In the records below, begin at the line containing "none -> black brick A7 level 1" and end at the line containing "none -> yellow brick A10:B10 level 1"; quote every line in that span exactly, including both boundary lines, and no others.

[RECORDS SHOWN]
↓

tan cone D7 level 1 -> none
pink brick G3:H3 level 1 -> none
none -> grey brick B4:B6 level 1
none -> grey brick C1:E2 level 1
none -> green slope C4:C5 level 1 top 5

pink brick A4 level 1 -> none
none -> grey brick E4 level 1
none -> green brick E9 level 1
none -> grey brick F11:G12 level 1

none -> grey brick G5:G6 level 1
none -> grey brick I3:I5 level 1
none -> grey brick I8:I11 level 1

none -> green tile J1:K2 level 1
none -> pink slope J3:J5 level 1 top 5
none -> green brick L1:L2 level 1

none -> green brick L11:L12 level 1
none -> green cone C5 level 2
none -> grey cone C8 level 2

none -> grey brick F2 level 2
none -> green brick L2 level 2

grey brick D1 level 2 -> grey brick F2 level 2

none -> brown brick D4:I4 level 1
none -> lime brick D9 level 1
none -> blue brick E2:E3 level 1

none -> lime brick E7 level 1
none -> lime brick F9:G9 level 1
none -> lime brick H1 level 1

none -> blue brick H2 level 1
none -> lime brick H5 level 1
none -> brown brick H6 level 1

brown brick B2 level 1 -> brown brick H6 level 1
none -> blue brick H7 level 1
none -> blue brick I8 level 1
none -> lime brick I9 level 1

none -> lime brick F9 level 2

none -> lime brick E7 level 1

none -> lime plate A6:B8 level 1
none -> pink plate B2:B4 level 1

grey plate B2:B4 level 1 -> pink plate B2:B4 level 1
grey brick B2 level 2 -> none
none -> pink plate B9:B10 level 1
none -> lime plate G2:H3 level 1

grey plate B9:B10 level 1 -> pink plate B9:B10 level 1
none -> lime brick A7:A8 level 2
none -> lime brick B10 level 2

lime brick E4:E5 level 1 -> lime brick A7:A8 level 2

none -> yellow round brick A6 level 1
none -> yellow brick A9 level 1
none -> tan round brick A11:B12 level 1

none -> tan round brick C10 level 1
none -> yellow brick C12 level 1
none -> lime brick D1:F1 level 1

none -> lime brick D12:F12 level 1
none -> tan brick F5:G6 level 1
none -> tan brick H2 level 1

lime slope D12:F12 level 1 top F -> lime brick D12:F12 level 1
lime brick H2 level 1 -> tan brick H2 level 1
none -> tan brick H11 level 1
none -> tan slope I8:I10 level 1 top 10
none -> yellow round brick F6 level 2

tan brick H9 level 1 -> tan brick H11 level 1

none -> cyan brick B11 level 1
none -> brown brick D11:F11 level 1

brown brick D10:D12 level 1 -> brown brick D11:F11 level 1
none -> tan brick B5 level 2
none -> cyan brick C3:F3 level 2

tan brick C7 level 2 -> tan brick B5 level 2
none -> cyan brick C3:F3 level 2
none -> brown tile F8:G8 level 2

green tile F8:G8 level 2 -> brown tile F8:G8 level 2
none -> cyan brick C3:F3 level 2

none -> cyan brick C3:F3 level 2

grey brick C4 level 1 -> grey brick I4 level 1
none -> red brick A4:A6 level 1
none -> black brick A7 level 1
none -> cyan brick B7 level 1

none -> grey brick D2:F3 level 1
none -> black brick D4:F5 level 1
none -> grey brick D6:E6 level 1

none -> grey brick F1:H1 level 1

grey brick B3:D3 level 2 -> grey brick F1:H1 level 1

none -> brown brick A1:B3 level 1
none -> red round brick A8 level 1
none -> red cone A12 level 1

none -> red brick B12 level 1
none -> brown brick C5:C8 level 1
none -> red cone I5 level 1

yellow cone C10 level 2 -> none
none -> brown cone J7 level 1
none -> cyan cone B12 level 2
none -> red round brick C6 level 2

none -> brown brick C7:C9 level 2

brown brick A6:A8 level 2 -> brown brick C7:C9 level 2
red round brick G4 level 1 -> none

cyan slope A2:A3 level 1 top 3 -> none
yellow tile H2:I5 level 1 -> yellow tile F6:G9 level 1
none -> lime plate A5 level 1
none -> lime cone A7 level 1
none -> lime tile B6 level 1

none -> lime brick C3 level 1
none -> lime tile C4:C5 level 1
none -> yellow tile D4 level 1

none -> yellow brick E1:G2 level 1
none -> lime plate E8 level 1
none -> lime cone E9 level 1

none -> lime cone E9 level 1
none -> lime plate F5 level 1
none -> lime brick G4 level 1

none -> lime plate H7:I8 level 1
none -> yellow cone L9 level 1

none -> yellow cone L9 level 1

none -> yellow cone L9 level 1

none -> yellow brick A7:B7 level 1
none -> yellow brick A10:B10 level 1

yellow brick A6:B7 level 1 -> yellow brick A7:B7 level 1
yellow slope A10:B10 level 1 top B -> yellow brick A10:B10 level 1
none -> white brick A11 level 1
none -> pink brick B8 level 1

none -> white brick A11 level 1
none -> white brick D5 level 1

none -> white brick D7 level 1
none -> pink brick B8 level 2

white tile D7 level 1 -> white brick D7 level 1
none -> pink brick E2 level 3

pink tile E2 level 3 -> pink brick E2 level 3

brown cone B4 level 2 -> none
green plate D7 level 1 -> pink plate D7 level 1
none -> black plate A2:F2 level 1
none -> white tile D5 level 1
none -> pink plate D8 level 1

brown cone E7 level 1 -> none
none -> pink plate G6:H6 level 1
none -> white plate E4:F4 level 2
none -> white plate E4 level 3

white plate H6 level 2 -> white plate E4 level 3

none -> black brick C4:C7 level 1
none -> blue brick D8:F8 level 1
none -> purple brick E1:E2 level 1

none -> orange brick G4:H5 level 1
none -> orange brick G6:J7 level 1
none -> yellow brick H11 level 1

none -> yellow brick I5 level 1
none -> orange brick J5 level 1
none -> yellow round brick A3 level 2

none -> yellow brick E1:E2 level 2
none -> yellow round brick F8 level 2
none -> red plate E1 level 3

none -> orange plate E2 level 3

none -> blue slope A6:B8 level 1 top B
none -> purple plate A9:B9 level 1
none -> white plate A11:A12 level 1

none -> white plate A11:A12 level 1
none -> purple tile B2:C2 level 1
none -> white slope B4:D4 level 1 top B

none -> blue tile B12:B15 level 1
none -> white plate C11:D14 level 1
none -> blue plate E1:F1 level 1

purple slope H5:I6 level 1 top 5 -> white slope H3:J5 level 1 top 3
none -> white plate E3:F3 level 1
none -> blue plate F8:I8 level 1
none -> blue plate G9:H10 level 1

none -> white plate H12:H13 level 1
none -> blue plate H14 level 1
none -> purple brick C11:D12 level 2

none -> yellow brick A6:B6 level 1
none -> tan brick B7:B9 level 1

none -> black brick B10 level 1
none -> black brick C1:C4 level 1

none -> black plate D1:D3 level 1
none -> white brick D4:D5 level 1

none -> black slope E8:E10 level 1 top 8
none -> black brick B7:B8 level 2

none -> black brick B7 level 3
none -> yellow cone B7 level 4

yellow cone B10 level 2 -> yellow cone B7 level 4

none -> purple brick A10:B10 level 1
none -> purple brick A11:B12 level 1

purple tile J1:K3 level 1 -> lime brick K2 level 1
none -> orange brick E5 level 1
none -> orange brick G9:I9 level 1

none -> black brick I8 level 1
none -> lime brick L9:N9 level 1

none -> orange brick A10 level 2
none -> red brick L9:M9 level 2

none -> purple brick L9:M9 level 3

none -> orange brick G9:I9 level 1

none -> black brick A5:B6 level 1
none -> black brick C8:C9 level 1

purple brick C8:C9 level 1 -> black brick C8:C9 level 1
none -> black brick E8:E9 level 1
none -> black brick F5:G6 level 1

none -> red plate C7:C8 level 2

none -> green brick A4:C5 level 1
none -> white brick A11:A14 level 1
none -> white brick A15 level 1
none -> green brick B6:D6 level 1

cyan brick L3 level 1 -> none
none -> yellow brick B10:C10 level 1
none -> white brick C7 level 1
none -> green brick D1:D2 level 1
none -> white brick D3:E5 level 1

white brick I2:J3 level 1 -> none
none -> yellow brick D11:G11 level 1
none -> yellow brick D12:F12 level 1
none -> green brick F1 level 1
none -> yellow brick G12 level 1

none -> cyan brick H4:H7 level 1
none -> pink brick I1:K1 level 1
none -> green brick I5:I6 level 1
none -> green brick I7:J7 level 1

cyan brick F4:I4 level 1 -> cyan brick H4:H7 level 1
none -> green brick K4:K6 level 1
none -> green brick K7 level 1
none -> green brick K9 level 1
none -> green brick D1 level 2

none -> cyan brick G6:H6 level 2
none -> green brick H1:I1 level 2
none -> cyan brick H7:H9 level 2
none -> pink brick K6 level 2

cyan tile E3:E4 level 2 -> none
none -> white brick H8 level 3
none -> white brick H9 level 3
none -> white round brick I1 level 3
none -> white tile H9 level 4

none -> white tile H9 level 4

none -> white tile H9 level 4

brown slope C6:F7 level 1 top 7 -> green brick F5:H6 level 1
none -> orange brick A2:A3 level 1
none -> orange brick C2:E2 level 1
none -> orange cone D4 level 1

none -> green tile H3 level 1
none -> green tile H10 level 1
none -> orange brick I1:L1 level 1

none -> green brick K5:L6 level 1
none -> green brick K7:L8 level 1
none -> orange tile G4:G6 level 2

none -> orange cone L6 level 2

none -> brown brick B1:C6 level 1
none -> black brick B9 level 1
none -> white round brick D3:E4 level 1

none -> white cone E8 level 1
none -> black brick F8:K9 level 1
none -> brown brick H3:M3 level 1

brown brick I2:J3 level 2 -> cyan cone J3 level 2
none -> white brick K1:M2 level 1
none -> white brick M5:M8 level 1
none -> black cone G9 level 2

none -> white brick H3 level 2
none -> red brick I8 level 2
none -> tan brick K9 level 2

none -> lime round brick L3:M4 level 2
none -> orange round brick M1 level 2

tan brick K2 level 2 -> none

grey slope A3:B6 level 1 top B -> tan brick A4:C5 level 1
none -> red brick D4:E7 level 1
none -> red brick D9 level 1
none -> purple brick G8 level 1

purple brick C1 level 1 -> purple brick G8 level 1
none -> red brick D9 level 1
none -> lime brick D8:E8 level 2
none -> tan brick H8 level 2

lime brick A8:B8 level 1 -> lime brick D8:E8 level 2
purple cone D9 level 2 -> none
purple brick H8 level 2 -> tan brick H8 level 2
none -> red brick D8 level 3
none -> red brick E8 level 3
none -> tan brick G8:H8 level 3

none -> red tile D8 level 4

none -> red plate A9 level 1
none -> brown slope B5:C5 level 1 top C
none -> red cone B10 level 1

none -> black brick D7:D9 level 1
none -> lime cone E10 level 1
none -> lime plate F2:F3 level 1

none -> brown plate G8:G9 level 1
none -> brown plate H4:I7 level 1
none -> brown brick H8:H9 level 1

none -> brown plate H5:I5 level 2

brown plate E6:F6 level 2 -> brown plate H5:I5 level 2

↑

[EXERCISE RESPONSE]
none -> black brick A7 level 1
none -> cyan brick B7 level 1

none -> grey brick D2:F3 level 1
none -> black brick D4:F5 level 1
none -> grey brick D6:E6 level 1

none -> grey brick F1:H1 level 1

grey brick B3:D3 level 2 -> grey brick F1:H1 level 1

none -> brown brick A1:B3 level 1
none -> red round brick A8 level 1
none -> red cone A12 level 1

none -> red brick B12 level 1
none -> brown brick C5:C8 level 1
none -> red cone I5 level 1

yellow cone C10 level 2 -> none
none -> brown cone J7 level 1
none -> cyan cone B12 level 2
none -> red round brick C6 level 2

none -> brown brick C7:C9 level 2

brown brick A6:A8 level 2 -> brown brick C7:C9 level 2
red round brick G4 level 1 -> none

cyan slope A2:A3 level 1 top 3 -> none
yellow tile H2:I5 level 1 -> yellow tile F6:G9 level 1
none -> lime plate A5 level 1
none -> lime cone A7 level 1
none -> lime tile B6 level 1

none -> lime brick C3 level 1
none -> lime tile C4:C5 level 1
none -> yellow tile D4 level 1

none -> yellow brick E1:G2 level 1
none -> lime plate E8 level 1
none -> lime cone E9 level 1

none -> lime cone E9 level 1
none -> lime plate F5 level 1
none -> lime brick G4 level 1

none -> lime plate H7:I8 level 1
none -> yellow cone L9 level 1

none -> yellow cone L9 level 1

none -> yellow cone L9 level 1

none -> yellow brick A7:B7 level 1
none -> yellow brick A10:B10 level 1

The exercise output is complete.